- **PROVIDED MATERIAL**:
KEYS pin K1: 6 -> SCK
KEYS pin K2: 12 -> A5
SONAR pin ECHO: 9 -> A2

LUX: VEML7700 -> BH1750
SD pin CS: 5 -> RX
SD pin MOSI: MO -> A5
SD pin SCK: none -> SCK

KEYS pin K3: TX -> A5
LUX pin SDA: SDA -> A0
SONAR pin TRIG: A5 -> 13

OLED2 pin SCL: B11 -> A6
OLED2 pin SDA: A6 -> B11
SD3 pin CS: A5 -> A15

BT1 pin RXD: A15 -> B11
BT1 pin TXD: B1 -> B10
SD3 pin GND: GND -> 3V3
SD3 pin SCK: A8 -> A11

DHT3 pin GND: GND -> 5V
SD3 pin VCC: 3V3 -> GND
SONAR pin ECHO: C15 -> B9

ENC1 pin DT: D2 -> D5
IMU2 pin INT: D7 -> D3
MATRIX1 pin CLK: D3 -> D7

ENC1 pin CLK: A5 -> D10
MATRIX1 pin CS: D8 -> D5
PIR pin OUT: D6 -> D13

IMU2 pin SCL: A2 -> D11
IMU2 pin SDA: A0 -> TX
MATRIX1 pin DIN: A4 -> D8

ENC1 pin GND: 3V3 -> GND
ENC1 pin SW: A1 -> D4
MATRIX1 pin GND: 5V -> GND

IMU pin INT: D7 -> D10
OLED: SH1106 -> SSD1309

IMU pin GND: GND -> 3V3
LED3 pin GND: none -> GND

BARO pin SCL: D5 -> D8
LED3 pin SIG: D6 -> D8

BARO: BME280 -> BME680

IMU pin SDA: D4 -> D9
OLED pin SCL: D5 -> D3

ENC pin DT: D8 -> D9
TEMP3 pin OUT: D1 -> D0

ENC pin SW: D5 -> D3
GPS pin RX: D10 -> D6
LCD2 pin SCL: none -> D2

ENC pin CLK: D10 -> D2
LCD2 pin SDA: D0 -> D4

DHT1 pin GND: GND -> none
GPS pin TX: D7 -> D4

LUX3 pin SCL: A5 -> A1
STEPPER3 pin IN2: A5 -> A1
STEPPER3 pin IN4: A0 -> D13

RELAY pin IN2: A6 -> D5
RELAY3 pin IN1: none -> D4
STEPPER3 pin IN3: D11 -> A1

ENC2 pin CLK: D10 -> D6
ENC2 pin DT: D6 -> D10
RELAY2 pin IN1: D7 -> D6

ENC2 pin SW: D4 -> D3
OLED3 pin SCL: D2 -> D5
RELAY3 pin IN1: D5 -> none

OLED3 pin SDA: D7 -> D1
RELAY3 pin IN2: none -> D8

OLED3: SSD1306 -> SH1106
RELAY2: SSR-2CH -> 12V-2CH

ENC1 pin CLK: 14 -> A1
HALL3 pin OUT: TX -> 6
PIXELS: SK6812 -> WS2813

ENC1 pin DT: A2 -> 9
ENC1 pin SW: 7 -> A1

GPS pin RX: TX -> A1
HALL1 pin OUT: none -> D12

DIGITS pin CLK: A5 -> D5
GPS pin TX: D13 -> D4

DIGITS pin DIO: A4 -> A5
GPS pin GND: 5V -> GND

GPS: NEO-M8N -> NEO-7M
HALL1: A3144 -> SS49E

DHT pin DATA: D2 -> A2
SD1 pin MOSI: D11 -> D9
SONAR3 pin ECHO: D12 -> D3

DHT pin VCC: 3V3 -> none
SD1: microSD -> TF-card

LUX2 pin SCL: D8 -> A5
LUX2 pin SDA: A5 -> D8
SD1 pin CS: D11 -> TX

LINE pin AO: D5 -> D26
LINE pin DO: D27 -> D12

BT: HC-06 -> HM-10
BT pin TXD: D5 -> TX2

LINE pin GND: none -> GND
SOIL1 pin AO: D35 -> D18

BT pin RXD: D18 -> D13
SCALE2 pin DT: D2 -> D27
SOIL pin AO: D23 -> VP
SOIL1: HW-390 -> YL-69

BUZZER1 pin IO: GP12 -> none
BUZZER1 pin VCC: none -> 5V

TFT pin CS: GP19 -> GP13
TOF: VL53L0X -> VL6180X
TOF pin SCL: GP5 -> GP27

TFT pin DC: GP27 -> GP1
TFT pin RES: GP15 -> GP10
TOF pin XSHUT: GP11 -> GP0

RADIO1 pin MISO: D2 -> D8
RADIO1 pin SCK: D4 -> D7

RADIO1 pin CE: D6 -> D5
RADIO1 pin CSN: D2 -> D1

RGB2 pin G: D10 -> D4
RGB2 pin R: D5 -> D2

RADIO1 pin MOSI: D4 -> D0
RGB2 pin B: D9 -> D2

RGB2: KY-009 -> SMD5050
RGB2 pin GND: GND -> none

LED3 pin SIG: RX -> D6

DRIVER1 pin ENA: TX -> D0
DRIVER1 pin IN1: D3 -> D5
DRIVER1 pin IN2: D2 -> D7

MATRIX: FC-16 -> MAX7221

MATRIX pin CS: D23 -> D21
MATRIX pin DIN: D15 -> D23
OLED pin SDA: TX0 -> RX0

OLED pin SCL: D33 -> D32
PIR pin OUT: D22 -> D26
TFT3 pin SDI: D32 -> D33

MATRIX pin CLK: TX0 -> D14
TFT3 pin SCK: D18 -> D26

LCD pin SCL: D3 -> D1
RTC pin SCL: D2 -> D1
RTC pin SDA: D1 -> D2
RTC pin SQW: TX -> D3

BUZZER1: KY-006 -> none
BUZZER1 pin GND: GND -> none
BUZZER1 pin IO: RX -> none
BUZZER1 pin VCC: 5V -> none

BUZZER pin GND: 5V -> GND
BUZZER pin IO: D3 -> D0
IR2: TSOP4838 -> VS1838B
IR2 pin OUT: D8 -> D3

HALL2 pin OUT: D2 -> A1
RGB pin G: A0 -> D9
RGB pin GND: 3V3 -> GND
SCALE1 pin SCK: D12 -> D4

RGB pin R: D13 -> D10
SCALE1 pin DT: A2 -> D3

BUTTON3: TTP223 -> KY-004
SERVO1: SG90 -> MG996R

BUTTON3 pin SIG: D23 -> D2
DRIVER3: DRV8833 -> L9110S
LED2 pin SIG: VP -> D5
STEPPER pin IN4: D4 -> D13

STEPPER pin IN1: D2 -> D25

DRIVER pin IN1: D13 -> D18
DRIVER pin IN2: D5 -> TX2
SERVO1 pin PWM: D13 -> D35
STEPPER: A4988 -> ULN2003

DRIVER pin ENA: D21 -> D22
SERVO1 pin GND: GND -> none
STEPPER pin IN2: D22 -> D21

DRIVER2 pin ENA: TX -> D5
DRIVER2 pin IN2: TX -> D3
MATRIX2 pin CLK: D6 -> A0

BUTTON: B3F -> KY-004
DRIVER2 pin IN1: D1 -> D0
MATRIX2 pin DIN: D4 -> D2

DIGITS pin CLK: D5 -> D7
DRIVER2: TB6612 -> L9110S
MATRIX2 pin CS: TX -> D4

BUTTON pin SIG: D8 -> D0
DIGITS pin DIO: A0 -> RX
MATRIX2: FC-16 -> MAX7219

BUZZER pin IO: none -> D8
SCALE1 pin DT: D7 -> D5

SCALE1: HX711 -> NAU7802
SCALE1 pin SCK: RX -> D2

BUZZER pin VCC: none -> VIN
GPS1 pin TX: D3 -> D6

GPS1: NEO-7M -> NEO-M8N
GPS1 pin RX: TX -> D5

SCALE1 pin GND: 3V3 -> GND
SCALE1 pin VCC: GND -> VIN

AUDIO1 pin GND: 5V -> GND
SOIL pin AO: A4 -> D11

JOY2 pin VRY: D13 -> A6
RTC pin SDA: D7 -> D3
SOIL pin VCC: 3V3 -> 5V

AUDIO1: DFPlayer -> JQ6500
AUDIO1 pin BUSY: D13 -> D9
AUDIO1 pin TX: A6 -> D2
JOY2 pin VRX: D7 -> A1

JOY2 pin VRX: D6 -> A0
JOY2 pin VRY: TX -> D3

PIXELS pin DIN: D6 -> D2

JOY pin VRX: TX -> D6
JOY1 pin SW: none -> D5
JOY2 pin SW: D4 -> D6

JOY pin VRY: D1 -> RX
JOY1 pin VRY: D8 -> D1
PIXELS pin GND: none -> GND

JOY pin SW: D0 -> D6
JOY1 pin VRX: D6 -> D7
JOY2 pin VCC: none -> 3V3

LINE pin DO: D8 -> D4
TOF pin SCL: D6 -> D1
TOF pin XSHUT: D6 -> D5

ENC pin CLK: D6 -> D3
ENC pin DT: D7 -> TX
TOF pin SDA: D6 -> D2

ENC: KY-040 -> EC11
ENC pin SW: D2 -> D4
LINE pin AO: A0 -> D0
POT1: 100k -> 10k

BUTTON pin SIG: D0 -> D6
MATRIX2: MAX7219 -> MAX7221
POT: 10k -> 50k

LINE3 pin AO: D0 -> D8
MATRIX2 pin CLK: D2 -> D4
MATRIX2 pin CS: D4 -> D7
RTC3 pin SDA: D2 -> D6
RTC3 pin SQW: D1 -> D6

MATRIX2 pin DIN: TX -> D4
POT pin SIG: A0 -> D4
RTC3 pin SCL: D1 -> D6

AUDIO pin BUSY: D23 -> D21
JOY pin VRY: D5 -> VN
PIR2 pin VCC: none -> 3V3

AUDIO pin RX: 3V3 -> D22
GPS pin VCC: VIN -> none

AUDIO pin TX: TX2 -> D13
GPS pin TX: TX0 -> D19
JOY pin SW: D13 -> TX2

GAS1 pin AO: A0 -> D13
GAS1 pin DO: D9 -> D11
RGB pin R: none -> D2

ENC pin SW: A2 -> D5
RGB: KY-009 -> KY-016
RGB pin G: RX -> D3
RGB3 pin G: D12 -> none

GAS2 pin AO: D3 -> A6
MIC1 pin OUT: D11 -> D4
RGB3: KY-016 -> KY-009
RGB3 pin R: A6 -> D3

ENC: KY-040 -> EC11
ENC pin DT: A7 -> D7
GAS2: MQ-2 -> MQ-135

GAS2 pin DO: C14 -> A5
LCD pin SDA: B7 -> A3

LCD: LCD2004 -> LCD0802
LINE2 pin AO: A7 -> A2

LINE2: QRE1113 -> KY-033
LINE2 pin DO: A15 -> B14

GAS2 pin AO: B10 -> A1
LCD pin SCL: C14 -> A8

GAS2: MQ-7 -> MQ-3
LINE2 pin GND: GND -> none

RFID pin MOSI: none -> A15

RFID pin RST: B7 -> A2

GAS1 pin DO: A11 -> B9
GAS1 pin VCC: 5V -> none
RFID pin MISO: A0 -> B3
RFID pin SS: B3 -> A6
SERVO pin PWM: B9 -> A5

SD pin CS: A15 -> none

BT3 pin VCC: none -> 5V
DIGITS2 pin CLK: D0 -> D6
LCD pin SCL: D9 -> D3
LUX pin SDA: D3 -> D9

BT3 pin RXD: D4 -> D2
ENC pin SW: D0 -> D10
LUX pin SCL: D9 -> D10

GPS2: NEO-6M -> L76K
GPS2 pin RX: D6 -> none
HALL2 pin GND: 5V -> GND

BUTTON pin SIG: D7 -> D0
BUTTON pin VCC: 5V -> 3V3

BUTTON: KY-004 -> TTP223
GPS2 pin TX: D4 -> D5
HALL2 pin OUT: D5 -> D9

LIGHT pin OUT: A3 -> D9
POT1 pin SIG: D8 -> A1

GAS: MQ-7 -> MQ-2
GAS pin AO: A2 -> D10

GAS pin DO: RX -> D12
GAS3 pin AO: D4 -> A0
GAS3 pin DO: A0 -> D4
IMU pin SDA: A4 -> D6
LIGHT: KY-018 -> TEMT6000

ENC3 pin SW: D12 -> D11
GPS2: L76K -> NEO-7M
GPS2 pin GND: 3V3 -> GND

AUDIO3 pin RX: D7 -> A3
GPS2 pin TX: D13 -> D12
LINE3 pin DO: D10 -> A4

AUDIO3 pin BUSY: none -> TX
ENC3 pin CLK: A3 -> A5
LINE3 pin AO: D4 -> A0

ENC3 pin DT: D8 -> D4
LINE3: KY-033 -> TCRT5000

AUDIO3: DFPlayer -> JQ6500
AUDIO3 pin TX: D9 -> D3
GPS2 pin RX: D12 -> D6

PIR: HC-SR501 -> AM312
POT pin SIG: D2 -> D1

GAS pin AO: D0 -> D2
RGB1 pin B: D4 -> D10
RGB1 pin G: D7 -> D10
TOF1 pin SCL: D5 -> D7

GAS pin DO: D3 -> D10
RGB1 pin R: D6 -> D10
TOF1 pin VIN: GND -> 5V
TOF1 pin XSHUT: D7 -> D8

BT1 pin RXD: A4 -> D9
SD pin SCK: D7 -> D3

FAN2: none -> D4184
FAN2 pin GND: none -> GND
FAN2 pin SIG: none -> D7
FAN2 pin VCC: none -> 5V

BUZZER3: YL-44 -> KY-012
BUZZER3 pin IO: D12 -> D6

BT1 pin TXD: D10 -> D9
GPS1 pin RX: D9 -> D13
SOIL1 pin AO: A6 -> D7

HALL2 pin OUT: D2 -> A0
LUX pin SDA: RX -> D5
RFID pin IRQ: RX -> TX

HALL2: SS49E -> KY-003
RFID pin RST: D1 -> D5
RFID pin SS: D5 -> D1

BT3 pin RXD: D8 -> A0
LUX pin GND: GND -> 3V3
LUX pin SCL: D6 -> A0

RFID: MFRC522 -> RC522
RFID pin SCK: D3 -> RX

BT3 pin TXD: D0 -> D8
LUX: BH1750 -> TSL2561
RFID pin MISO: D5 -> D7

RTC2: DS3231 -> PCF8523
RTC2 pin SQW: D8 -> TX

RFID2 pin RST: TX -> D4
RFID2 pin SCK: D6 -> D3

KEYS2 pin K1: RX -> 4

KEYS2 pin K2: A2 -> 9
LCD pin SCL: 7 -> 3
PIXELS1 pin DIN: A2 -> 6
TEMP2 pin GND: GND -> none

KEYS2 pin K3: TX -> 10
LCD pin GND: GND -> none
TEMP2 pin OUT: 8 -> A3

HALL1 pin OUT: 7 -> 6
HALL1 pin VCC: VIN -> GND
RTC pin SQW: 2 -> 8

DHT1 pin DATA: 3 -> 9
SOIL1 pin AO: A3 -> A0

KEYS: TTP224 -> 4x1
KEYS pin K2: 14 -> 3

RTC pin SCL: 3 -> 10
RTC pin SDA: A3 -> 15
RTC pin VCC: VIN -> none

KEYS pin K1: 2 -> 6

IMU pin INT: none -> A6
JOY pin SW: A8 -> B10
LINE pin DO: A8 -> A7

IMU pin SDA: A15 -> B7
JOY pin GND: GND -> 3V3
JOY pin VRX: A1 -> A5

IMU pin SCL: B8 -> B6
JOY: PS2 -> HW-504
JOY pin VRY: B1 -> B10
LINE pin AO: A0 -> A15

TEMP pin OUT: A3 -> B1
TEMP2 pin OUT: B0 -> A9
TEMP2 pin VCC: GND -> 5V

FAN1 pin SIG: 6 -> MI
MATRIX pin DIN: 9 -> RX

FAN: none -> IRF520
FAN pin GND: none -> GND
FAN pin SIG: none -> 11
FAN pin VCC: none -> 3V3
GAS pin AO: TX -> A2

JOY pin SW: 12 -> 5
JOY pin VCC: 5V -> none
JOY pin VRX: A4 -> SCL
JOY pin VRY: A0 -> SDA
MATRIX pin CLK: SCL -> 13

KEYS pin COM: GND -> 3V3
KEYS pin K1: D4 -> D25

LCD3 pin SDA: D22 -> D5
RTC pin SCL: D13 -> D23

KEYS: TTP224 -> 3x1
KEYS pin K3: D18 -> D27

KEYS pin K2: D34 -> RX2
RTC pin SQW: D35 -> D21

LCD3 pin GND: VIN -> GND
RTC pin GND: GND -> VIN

- **REQUIRED WORK**: Repeat the lines from the one containing "BT3 pin RXD: D8 -> A0" through the end of the listing, exactly and without any other lines; both ends are included.

- **SOLVED PROBLEM**:
BT3 pin RXD: D8 -> A0
LUX pin GND: GND -> 3V3
LUX pin SCL: D6 -> A0

RFID: MFRC522 -> RC522
RFID pin SCK: D3 -> RX

BT3 pin TXD: D0 -> D8
LUX: BH1750 -> TSL2561
RFID pin MISO: D5 -> D7

RTC2: DS3231 -> PCF8523
RTC2 pin SQW: D8 -> TX

RFID2 pin RST: TX -> D4
RFID2 pin SCK: D6 -> D3

KEYS2 pin K1: RX -> 4

KEYS2 pin K2: A2 -> 9
LCD pin SCL: 7 -> 3
PIXELS1 pin DIN: A2 -> 6
TEMP2 pin GND: GND -> none

KEYS2 pin K3: TX -> 10
LCD pin GND: GND -> none
TEMP2 pin OUT: 8 -> A3

HALL1 pin OUT: 7 -> 6
HALL1 pin VCC: VIN -> GND
RTC pin SQW: 2 -> 8

DHT1 pin DATA: 3 -> 9
SOIL1 pin AO: A3 -> A0

KEYS: TTP224 -> 4x1
KEYS pin K2: 14 -> 3

RTC pin SCL: 3 -> 10
RTC pin SDA: A3 -> 15
RTC pin VCC: VIN -> none

KEYS pin K1: 2 -> 6

IMU pin INT: none -> A6
JOY pin SW: A8 -> B10
LINE pin DO: A8 -> A7

IMU pin SDA: A15 -> B7
JOY pin GND: GND -> 3V3
JOY pin VRX: A1 -> A5

IMU pin SCL: B8 -> B6
JOY: PS2 -> HW-504
JOY pin VRY: B1 -> B10
LINE pin AO: A0 -> A15

TEMP pin OUT: A3 -> B1
TEMP2 pin OUT: B0 -> A9
TEMP2 pin VCC: GND -> 5V

FAN1 pin SIG: 6 -> MI
MATRIX pin DIN: 9 -> RX

FAN: none -> IRF520
FAN pin GND: none -> GND
FAN pin SIG: none -> 11
FAN pin VCC: none -> 3V3
GAS pin AO: TX -> A2

JOY pin SW: 12 -> 5
JOY pin VCC: 5V -> none
JOY pin VRX: A4 -> SCL
JOY pin VRY: A0 -> SDA
MATRIX pin CLK: SCL -> 13

KEYS pin COM: GND -> 3V3
KEYS pin K1: D4 -> D25

LCD3 pin SDA: D22 -> D5
RTC pin SCL: D13 -> D23

KEYS: TTP224 -> 3x1
KEYS pin K3: D18 -> D27

KEYS pin K2: D34 -> RX2
RTC pin SQW: D35 -> D21

LCD3 pin GND: VIN -> GND
RTC pin GND: GND -> VIN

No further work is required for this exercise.